Where in the data does the word "VEXT" appear? Find those lines and copy them.

[Image comparison data]

Segment Open

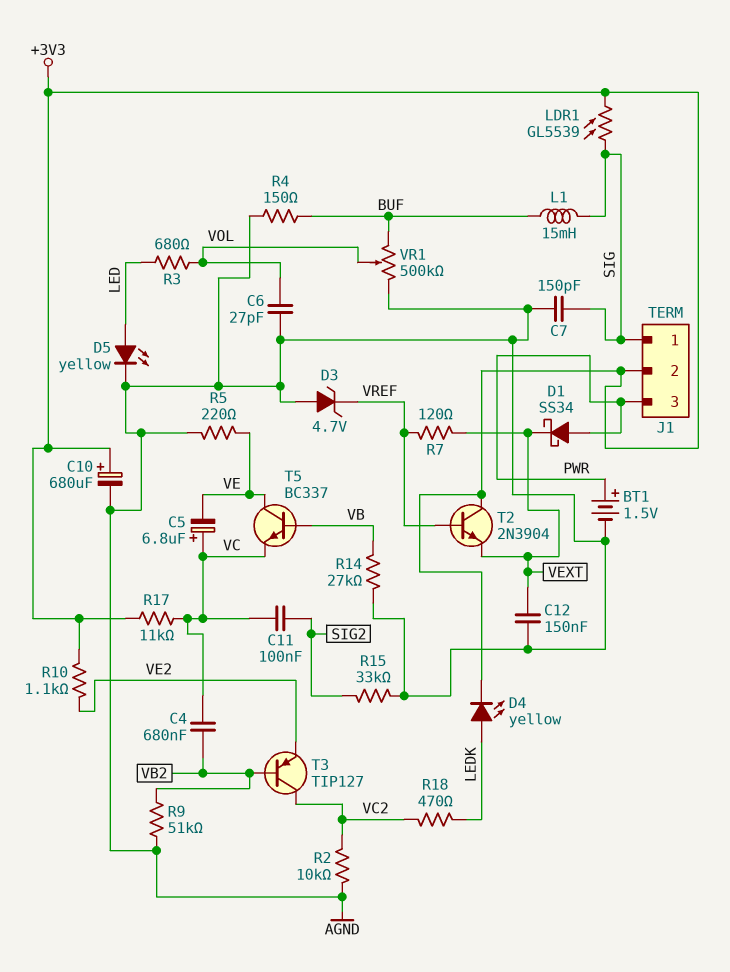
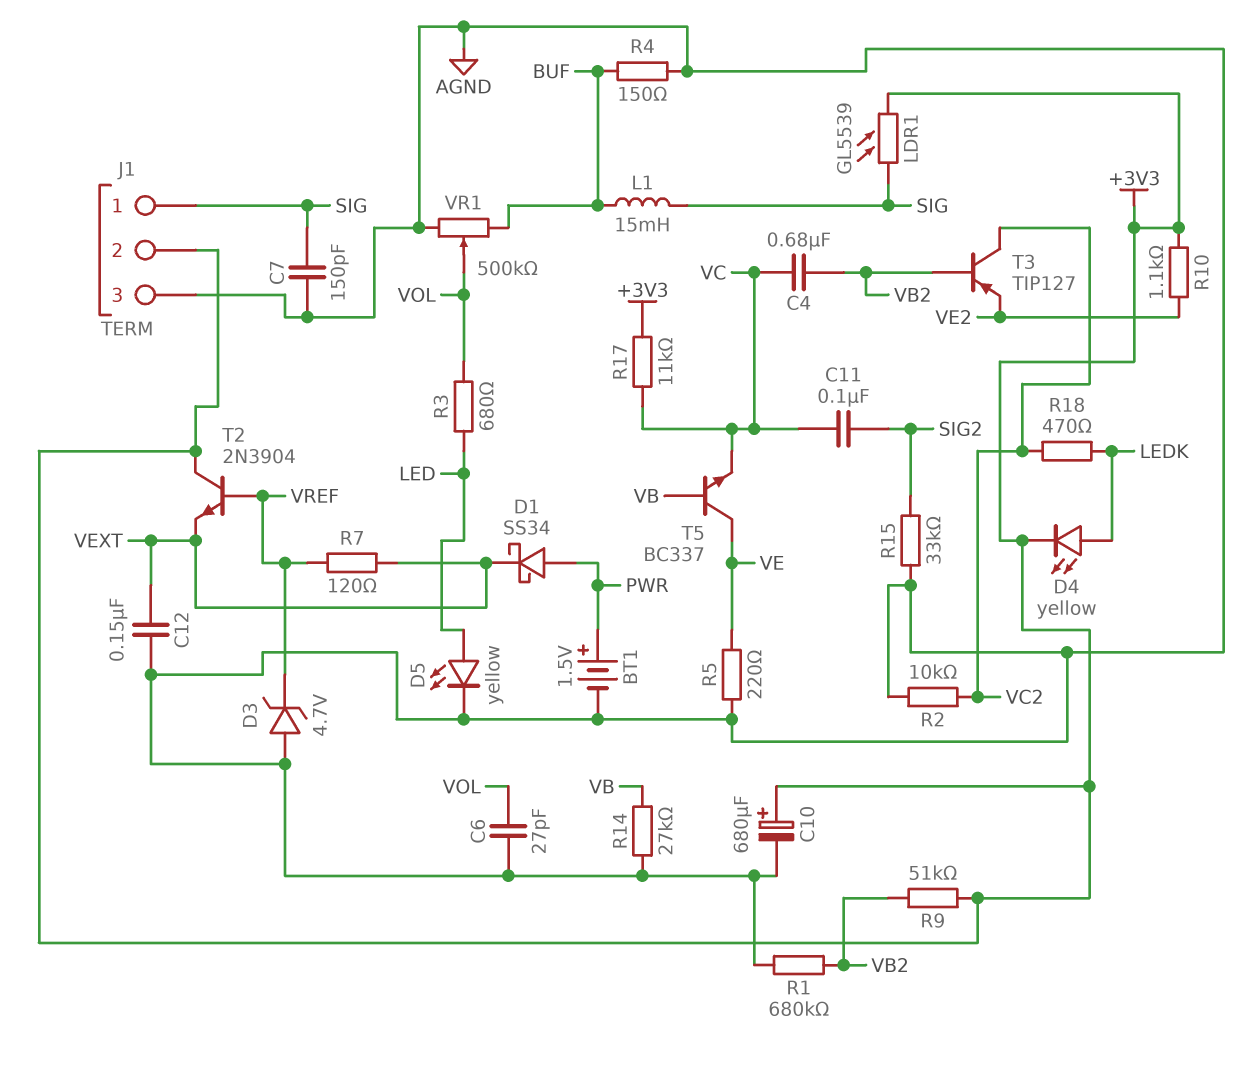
C5: 6.8uF (plus VC, minus VE) -> none
J1 pin 3: PWR -> AGND
R1: none -> 680k (AGND, VB2)
R9: 51k (AGND, VB2) -> 51k (+3V3, VB2)

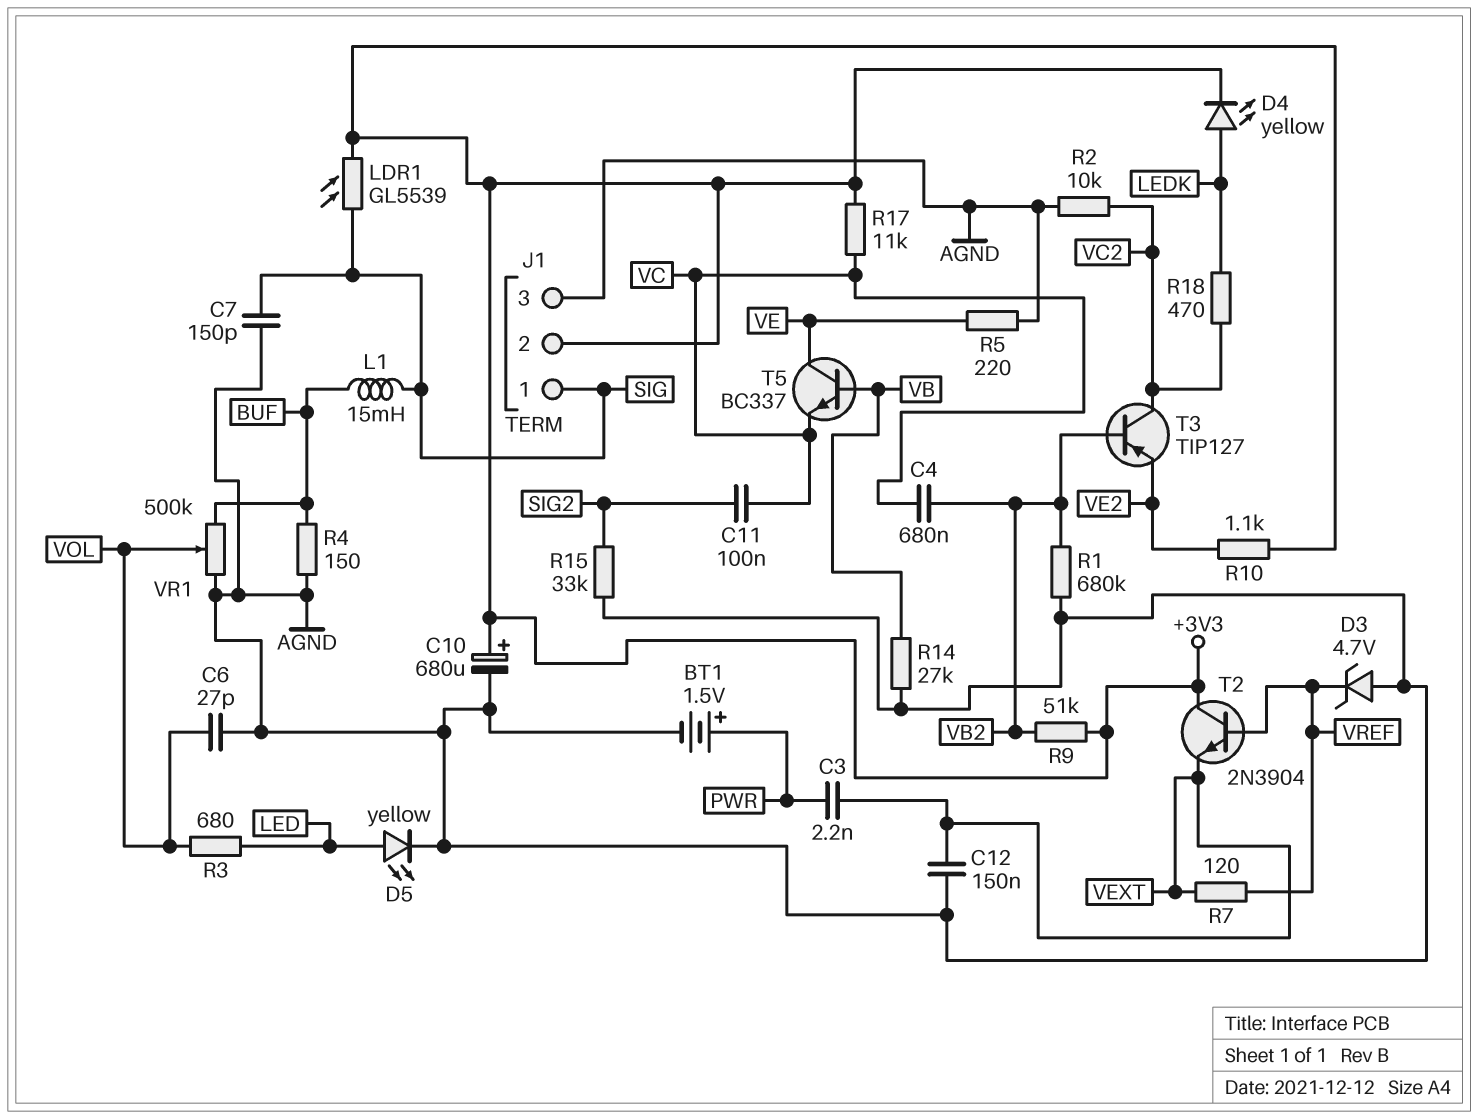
C3: none -> 2.2nF (PWR, VEXT)
D1: schottky SS34 (A PWR, K VEXT) -> none

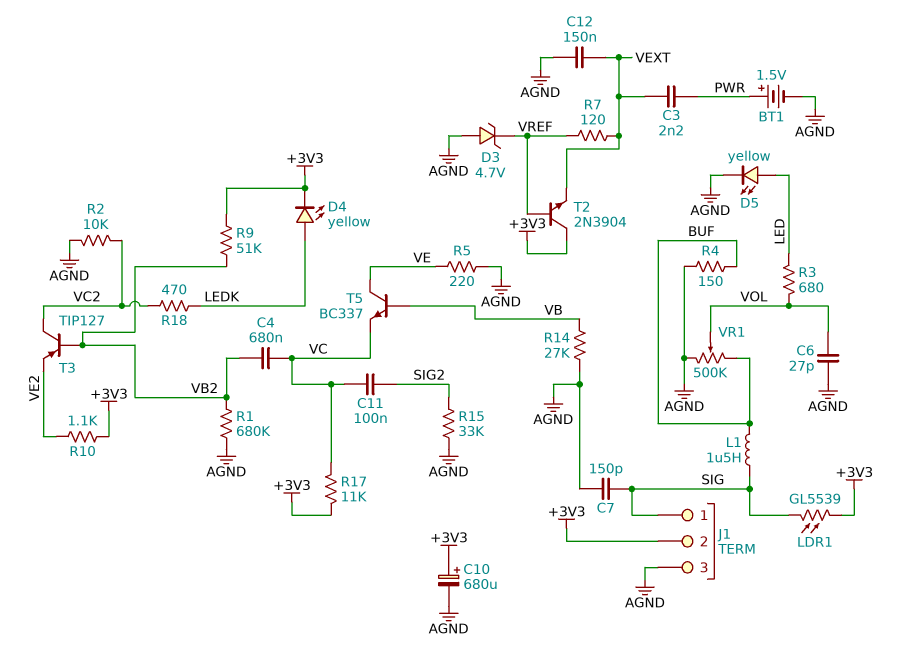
L1: 15mH (BUF, SIG) -> 1.5uH (BUF, SIG)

Segment Closed

Written response:
C3: none -> 2.2nF (PWR, VEXT)
D1: schottky SS34 (A PWR, K VEXT) -> none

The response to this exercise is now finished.